*** The data Section Begins ***
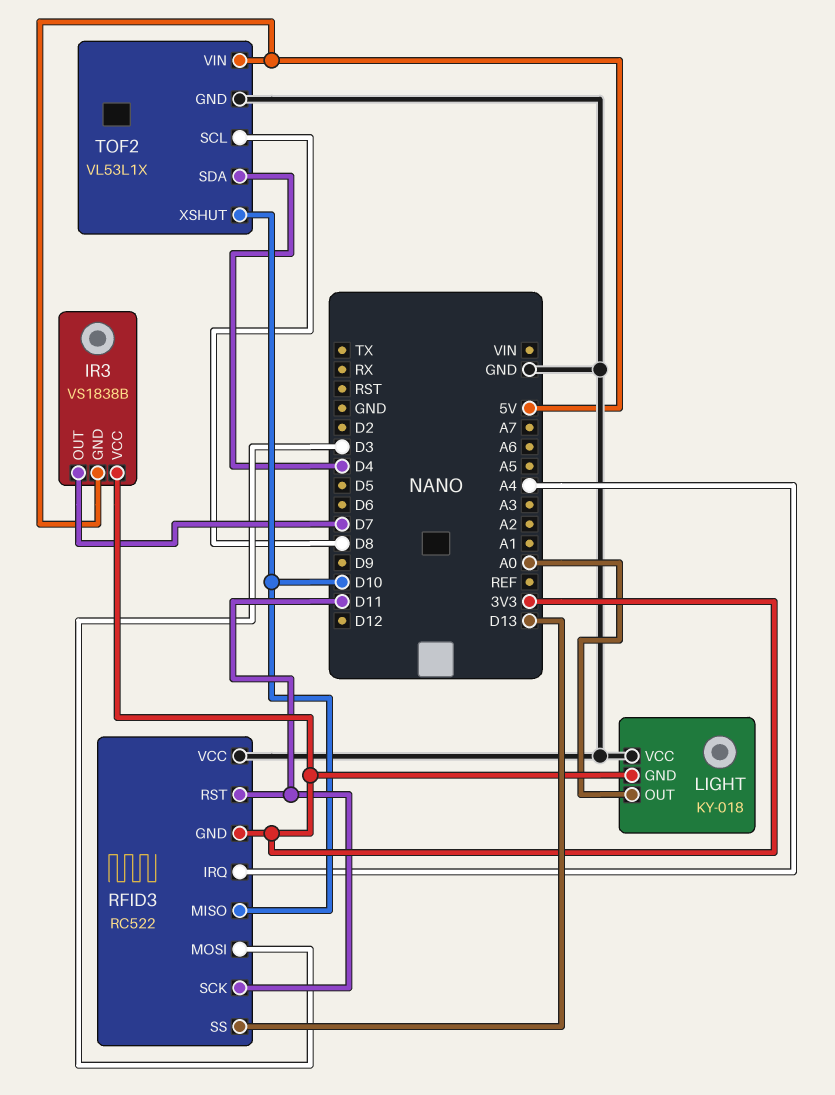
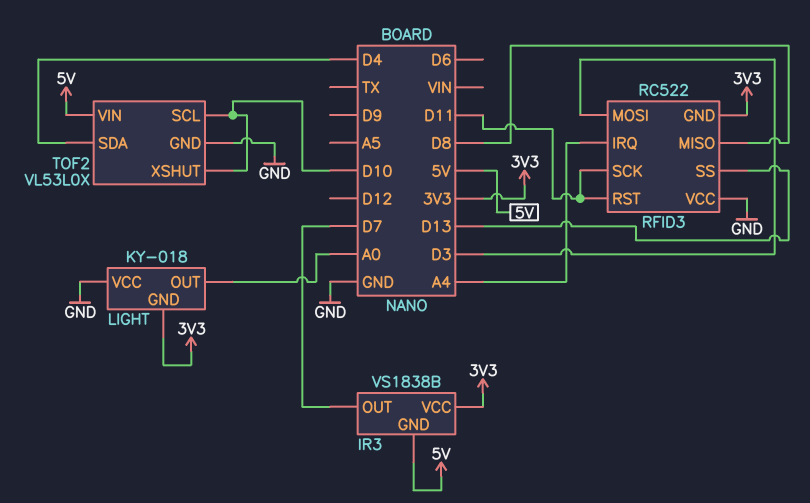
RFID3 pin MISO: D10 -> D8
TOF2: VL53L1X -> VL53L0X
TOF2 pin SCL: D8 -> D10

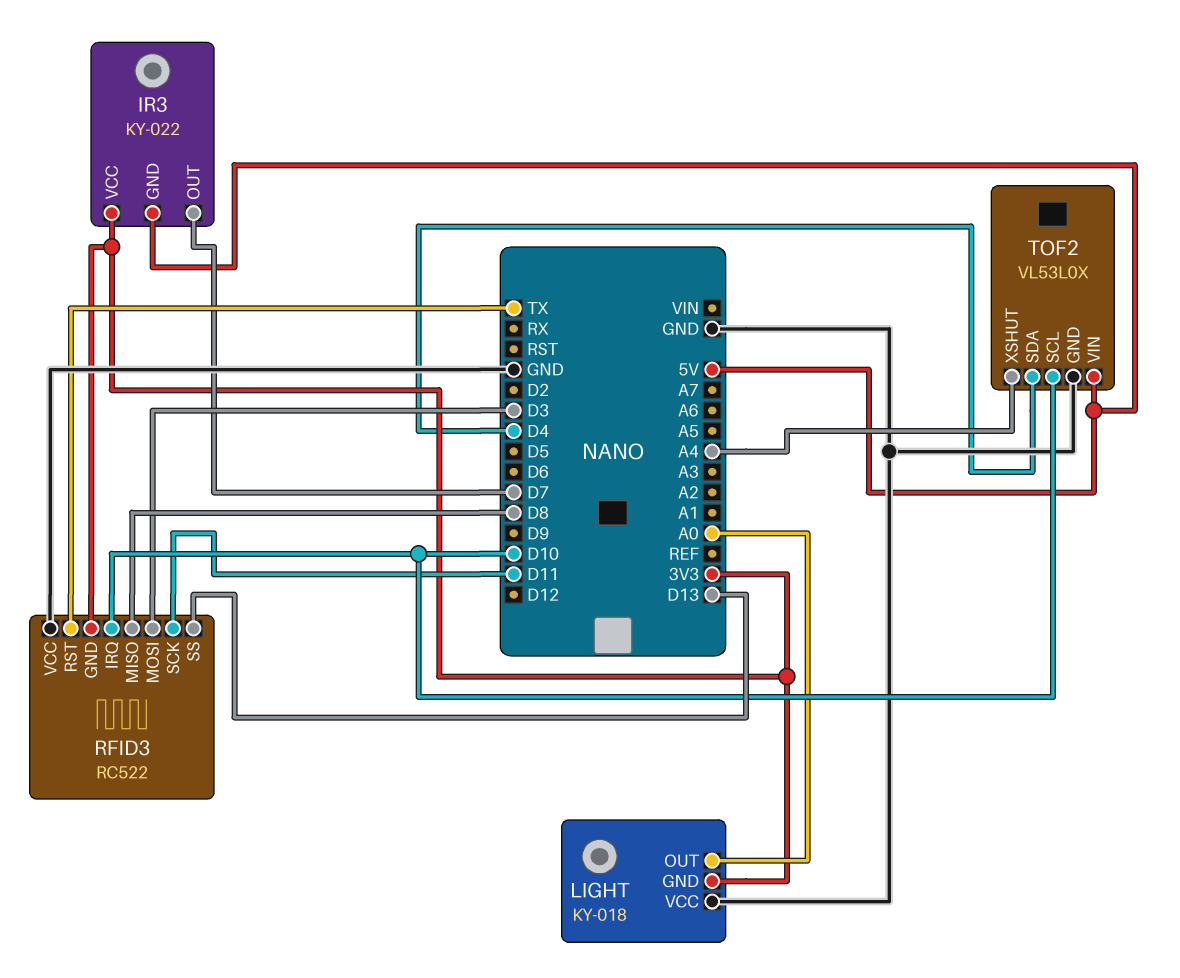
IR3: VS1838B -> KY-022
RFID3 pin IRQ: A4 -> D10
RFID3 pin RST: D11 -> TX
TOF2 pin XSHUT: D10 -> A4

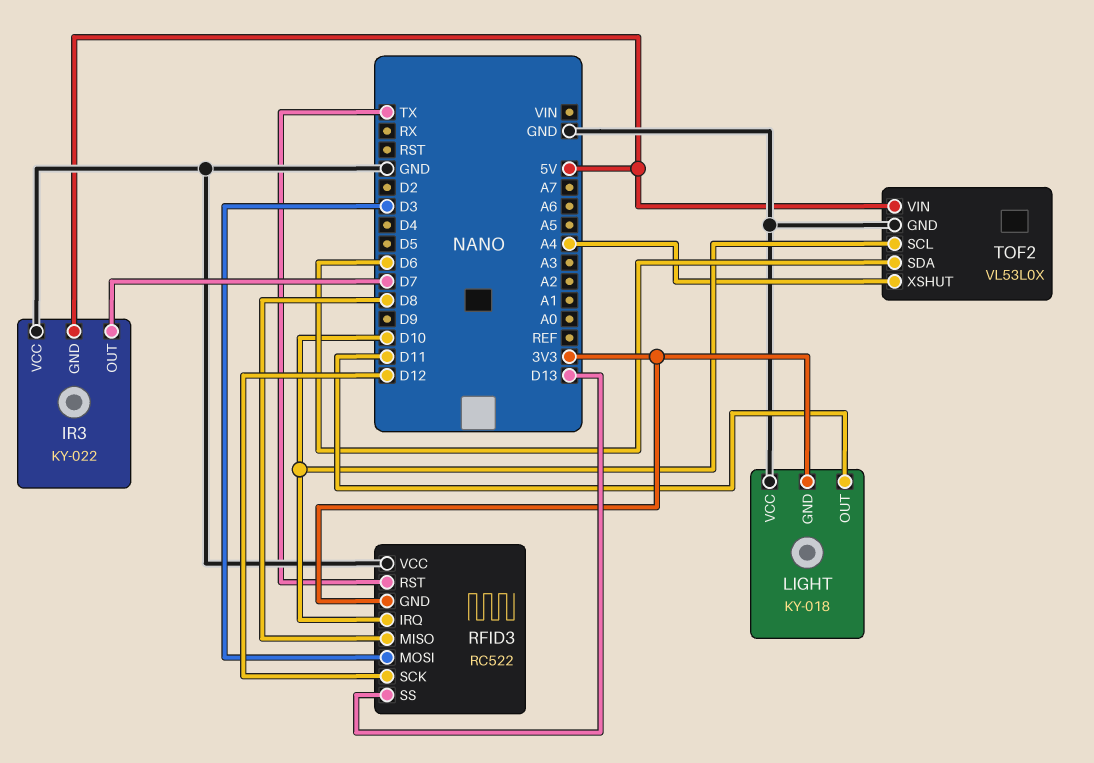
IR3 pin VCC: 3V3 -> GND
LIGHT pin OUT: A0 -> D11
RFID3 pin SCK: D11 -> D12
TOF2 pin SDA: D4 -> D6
*** The data Section Ends ***
→ **Problem details**
Could you reproduce every entry exactly, leaving out the pictures?

→ **Task result**
RFID3 pin MISO: D10 -> D8
TOF2: VL53L1X -> VL53L0X
TOF2 pin SCL: D8 -> D10

IR3: VS1838B -> KY-022
RFID3 pin IRQ: A4 -> D10
RFID3 pin RST: D11 -> TX
TOF2 pin XSHUT: D10 -> A4

IR3 pin VCC: 3V3 -> GND
LIGHT pin OUT: A0 -> D11
RFID3 pin SCK: D11 -> D12
TOF2 pin SDA: D4 -> D6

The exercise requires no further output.